>> START

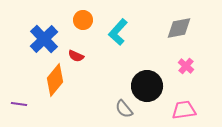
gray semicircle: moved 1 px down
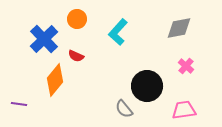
orange circle: moved 6 px left, 1 px up
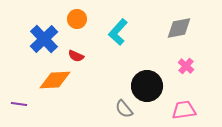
orange diamond: rotated 48 degrees clockwise
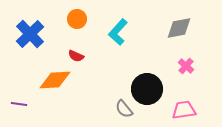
blue cross: moved 14 px left, 5 px up
black circle: moved 3 px down
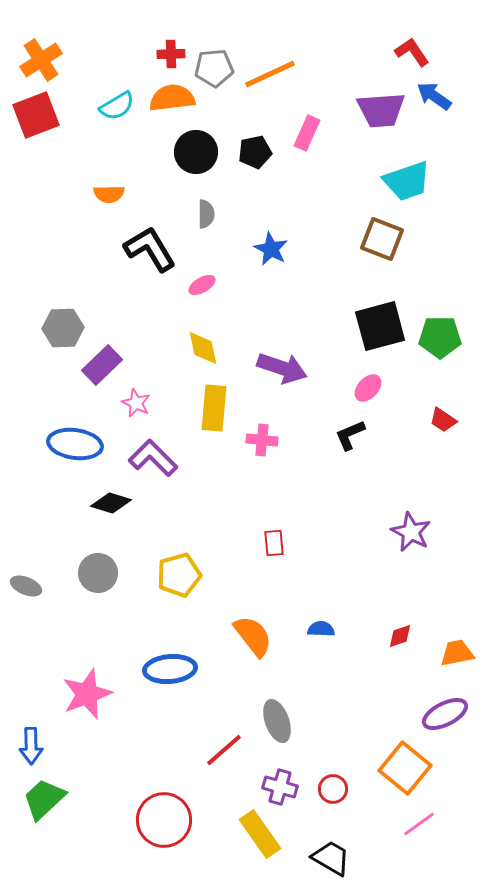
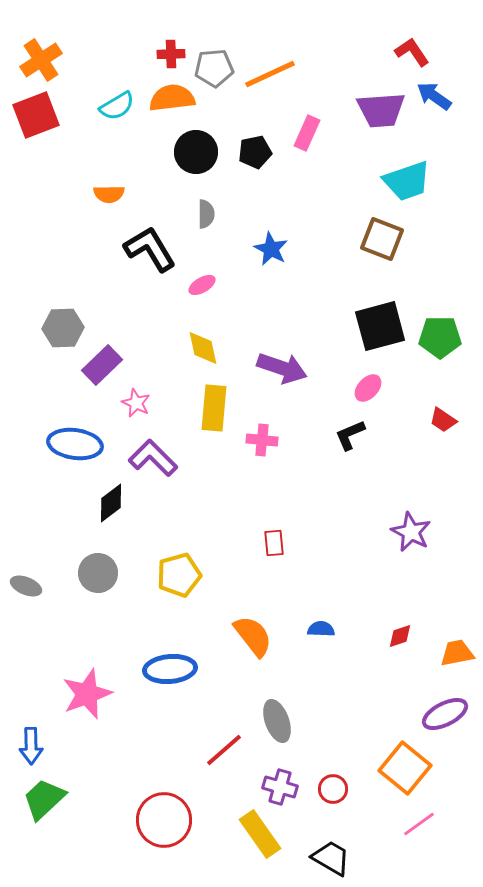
black diamond at (111, 503): rotated 54 degrees counterclockwise
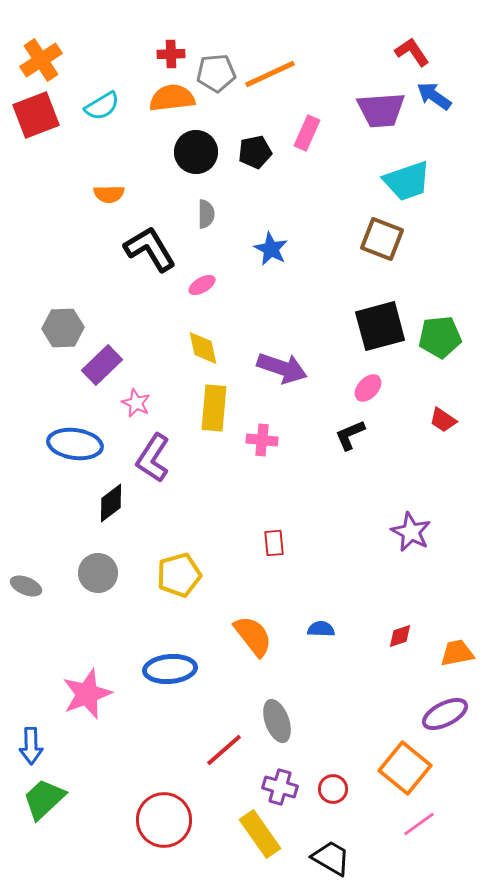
gray pentagon at (214, 68): moved 2 px right, 5 px down
cyan semicircle at (117, 106): moved 15 px left
green pentagon at (440, 337): rotated 6 degrees counterclockwise
purple L-shape at (153, 458): rotated 102 degrees counterclockwise
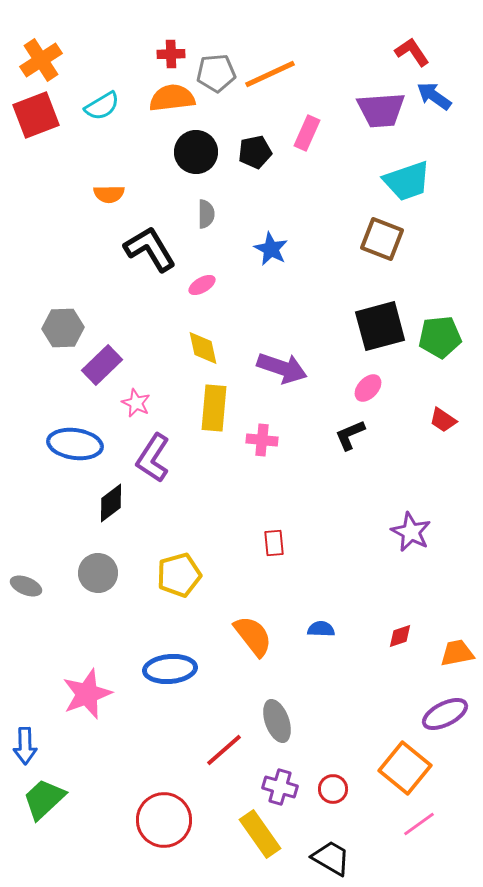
blue arrow at (31, 746): moved 6 px left
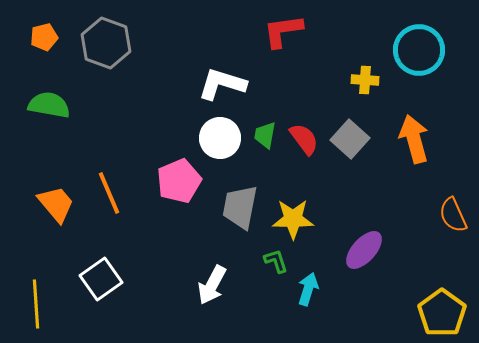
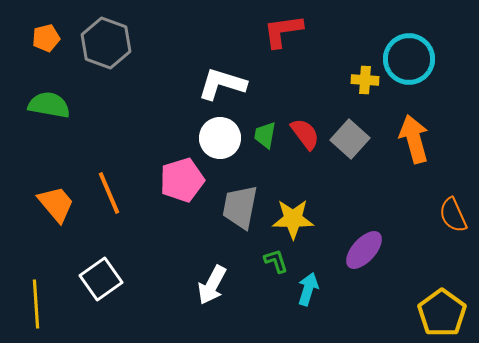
orange pentagon: moved 2 px right, 1 px down
cyan circle: moved 10 px left, 9 px down
red semicircle: moved 1 px right, 5 px up
pink pentagon: moved 3 px right, 1 px up; rotated 6 degrees clockwise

>> END

STATED EXERCISE. List each line of the items above that contains the word "right".

RESPONSE FOR THIS EXERCISE.
gray pentagon at (214, 68): moved 2 px right, 5 px down
orange pentagon: moved 2 px right, 1 px down
red semicircle: moved 1 px right, 5 px up
pink pentagon: moved 3 px right, 1 px up; rotated 6 degrees clockwise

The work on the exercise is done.